Material provided Start Marker

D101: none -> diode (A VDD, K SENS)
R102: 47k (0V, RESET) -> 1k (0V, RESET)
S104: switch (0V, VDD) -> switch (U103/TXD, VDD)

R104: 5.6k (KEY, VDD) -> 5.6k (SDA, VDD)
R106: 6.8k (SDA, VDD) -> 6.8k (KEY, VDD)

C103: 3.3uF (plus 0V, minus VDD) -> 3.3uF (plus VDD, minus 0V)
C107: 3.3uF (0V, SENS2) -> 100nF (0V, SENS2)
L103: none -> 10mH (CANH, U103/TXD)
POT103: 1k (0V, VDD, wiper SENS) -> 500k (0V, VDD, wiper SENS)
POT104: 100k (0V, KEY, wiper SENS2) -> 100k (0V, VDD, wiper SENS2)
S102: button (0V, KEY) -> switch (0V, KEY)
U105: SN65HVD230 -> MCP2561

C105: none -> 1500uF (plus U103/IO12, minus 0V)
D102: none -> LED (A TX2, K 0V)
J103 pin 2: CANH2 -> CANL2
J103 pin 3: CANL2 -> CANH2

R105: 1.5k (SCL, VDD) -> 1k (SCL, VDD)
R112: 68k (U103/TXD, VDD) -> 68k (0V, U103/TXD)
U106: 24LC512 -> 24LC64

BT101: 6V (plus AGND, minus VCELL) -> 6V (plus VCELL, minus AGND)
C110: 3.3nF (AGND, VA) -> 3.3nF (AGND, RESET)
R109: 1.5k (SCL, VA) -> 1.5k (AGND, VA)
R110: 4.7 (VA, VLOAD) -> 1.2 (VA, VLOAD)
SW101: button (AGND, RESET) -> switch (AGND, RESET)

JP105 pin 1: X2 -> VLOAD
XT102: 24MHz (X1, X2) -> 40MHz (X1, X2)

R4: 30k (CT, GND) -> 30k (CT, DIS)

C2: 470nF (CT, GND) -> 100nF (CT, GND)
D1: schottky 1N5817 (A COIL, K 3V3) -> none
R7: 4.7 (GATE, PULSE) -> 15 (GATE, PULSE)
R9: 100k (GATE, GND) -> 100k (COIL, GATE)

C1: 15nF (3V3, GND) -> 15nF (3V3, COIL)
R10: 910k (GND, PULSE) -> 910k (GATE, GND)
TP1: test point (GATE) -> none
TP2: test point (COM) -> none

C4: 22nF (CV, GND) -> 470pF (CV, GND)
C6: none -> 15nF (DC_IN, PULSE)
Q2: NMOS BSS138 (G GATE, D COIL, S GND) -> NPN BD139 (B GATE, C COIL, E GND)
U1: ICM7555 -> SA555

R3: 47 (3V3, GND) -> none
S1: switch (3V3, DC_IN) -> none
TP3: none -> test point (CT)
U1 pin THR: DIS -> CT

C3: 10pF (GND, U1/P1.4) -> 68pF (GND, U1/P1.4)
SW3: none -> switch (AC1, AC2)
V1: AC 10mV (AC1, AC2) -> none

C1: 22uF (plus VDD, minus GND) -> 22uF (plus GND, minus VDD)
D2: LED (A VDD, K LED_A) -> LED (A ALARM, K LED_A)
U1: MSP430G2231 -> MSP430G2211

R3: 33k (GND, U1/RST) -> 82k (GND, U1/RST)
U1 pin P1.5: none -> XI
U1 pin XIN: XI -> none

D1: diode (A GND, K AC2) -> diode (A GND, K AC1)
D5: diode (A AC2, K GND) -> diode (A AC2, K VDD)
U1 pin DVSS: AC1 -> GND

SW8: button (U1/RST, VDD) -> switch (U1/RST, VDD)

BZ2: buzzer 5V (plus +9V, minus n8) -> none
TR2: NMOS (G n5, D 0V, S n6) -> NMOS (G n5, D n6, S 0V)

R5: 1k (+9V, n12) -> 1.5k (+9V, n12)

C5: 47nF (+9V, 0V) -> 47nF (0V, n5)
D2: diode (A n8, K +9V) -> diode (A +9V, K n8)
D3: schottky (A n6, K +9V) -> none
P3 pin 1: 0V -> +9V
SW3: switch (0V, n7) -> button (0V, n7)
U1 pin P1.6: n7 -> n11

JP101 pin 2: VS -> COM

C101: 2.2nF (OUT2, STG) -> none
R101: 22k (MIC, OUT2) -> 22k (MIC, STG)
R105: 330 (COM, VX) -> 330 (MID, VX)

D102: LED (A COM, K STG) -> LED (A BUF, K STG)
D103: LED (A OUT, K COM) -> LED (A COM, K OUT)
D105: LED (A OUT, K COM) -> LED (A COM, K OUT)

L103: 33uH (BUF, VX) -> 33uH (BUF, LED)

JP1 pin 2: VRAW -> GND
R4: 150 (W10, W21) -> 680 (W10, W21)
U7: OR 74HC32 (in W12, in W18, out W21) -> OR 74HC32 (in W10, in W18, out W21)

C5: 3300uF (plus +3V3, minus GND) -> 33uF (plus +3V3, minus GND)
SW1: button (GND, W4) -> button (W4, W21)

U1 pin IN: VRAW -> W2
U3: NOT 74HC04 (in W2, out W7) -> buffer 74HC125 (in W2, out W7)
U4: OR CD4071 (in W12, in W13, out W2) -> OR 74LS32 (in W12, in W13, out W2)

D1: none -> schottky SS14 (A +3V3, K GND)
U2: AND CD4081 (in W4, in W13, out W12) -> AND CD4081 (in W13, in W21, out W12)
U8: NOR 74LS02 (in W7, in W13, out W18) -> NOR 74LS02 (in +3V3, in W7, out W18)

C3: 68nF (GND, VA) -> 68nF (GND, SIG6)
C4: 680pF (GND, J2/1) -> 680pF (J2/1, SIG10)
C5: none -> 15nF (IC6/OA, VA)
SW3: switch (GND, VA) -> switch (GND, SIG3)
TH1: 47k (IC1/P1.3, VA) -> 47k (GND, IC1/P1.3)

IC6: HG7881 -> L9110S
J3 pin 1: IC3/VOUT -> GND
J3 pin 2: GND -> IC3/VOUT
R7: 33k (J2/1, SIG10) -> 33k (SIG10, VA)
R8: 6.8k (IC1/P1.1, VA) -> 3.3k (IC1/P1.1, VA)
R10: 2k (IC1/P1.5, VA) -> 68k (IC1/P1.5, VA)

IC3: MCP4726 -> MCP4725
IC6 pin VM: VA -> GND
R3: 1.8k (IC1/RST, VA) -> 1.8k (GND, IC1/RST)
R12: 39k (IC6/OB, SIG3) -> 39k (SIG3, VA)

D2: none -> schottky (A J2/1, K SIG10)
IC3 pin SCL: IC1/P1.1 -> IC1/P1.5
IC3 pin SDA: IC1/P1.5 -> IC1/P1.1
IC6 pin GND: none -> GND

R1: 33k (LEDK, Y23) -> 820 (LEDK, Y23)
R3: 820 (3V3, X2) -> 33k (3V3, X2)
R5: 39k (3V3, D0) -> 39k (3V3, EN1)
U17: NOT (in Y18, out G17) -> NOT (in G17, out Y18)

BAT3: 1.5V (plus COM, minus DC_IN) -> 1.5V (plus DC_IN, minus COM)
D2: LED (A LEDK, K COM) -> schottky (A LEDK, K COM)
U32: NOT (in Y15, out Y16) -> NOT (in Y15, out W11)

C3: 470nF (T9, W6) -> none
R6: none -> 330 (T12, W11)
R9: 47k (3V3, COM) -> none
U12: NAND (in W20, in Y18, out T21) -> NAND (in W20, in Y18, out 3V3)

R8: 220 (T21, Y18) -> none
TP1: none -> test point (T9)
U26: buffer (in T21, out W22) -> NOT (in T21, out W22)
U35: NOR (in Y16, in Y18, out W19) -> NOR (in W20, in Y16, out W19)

Material provided End Marker

_Action item:_ Return every line of the data above in which "schottky" appears.

_Finished task:_
D1: schottky 1N5817 (A COIL, K 3V3) -> none
D3: schottky (A n6, K +9V) -> none
D1: none -> schottky SS14 (A +3V3, K GND)
D2: none -> schottky (A J2/1, K SIG10)
D2: LED (A LEDK, K COM) -> schottky (A LEDK, K COM)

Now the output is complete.